** STUDY MATERIAL follows **

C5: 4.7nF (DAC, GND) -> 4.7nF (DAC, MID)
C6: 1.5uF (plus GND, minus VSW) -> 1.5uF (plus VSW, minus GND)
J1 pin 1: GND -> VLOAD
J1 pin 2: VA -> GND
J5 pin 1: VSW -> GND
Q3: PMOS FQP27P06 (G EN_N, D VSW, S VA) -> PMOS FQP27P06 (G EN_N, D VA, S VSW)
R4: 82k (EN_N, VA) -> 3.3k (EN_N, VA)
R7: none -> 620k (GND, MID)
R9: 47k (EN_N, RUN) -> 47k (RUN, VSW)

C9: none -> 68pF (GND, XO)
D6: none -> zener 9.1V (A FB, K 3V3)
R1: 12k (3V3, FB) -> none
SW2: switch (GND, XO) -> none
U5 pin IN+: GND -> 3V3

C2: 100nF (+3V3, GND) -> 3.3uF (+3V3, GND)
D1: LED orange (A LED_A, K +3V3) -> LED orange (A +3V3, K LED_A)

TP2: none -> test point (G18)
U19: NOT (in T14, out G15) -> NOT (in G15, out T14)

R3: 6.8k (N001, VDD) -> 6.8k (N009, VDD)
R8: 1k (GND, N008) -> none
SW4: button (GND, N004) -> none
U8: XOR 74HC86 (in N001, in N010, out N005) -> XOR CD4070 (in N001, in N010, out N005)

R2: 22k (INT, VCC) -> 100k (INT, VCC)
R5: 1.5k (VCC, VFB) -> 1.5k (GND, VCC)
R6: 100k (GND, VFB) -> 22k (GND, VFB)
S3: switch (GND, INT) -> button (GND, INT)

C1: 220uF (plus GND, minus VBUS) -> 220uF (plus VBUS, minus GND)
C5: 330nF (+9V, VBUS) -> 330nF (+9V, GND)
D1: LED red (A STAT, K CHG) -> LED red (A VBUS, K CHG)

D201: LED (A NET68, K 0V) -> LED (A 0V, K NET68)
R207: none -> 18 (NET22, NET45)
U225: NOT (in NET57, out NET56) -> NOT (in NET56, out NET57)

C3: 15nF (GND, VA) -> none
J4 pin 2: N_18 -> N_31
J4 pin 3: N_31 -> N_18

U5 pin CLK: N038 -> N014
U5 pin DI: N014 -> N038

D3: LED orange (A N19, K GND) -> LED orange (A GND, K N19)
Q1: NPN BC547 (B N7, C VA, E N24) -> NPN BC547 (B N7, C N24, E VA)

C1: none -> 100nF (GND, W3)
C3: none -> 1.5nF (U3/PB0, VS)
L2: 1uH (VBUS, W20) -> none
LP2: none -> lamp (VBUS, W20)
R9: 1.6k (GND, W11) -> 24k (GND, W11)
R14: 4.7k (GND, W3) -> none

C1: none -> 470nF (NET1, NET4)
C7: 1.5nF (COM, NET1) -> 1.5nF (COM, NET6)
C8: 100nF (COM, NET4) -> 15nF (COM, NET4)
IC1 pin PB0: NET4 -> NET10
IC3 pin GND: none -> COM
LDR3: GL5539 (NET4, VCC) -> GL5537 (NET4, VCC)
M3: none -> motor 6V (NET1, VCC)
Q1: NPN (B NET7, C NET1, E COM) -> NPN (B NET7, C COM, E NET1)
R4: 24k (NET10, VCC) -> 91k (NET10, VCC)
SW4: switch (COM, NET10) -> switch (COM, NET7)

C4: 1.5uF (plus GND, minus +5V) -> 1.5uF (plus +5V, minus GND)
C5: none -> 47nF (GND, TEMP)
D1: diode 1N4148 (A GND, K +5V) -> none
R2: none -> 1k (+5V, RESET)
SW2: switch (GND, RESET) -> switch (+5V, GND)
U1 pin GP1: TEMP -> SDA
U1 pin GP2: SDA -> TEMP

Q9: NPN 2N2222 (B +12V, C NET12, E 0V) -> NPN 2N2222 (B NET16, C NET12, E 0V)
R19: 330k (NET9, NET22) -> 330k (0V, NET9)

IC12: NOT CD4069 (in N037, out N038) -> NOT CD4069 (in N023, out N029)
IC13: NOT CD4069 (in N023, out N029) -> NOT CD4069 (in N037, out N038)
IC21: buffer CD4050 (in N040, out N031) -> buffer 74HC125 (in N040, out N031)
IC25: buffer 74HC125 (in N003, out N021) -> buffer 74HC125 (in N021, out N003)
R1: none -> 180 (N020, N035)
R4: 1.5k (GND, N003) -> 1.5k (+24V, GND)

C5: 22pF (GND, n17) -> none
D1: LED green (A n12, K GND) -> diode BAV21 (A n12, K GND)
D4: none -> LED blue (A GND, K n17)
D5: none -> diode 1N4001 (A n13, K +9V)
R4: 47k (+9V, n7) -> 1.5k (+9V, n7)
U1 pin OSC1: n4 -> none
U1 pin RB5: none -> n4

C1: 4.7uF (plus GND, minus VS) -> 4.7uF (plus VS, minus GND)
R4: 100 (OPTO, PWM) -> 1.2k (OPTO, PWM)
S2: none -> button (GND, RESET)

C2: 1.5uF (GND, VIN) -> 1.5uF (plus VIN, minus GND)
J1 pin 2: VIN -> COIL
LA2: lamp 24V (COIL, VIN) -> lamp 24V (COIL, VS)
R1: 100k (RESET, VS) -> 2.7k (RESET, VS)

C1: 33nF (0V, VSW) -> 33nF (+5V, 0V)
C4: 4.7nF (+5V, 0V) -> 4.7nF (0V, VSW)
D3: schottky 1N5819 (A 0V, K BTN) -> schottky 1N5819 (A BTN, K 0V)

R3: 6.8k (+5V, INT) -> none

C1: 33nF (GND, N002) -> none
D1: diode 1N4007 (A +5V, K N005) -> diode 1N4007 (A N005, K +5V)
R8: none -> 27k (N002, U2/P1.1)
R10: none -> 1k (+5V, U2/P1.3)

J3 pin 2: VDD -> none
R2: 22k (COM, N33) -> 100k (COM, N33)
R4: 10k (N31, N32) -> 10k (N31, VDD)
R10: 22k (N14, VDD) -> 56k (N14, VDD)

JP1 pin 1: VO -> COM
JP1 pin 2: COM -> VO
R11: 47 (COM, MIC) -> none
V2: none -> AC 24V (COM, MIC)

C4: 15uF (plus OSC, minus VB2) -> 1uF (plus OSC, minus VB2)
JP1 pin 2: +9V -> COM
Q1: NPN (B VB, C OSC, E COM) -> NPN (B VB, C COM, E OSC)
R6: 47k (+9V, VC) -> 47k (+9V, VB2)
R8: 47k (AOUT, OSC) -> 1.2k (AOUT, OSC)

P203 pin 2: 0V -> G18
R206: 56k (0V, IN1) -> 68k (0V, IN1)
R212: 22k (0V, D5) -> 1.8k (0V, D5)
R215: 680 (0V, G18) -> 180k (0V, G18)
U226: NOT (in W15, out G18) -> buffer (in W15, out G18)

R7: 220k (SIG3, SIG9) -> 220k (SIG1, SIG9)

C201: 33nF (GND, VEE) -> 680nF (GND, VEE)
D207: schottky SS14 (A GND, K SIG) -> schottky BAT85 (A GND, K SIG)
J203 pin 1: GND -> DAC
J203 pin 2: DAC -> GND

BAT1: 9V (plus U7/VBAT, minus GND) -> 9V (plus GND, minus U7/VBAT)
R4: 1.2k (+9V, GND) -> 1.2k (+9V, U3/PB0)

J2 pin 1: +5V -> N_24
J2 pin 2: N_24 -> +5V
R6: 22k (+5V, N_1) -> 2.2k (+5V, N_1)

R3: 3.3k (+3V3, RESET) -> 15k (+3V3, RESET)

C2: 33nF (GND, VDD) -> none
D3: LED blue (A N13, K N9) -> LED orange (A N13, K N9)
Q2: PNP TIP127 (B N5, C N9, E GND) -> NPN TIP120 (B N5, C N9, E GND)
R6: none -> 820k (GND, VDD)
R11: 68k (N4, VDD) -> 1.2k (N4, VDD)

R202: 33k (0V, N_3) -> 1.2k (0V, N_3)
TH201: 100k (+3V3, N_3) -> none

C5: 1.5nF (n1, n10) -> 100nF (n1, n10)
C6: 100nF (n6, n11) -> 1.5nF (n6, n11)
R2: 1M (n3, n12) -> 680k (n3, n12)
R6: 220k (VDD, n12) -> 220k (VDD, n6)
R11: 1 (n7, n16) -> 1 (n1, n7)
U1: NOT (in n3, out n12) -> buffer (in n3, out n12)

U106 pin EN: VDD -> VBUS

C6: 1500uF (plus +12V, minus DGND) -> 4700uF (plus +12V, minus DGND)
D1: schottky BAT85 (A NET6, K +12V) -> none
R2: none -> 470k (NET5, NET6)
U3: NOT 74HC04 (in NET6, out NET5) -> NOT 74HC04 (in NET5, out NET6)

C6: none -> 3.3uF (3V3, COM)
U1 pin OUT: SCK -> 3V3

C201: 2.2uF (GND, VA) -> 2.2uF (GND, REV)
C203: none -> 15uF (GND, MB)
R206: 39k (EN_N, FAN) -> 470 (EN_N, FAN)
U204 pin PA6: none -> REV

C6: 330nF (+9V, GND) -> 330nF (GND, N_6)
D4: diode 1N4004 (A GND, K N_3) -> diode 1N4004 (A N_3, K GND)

** End of STUDY MATERIAL **

DESCRIPTION OF THE TASK: Please transcribe only the lines in the records above running from the line that has "LDR3: GL5539 (NET4, VCC)" through the line that has "D1: diode 1N4148 (A GND, K +5V) -> none", both included, exactly as they appear.

RESPONSE:
LDR3: GL5539 (NET4, VCC) -> GL5537 (NET4, VCC)
M3: none -> motor 6V (NET1, VCC)
Q1: NPN (B NET7, C NET1, E COM) -> NPN (B NET7, C COM, E NET1)
R4: 24k (NET10, VCC) -> 91k (NET10, VCC)
SW4: switch (COM, NET10) -> switch (COM, NET7)

C4: 1.5uF (plus GND, minus +5V) -> 1.5uF (plus +5V, minus GND)
C5: none -> 47nF (GND, TEMP)
D1: diode 1N4148 (A GND, K +5V) -> none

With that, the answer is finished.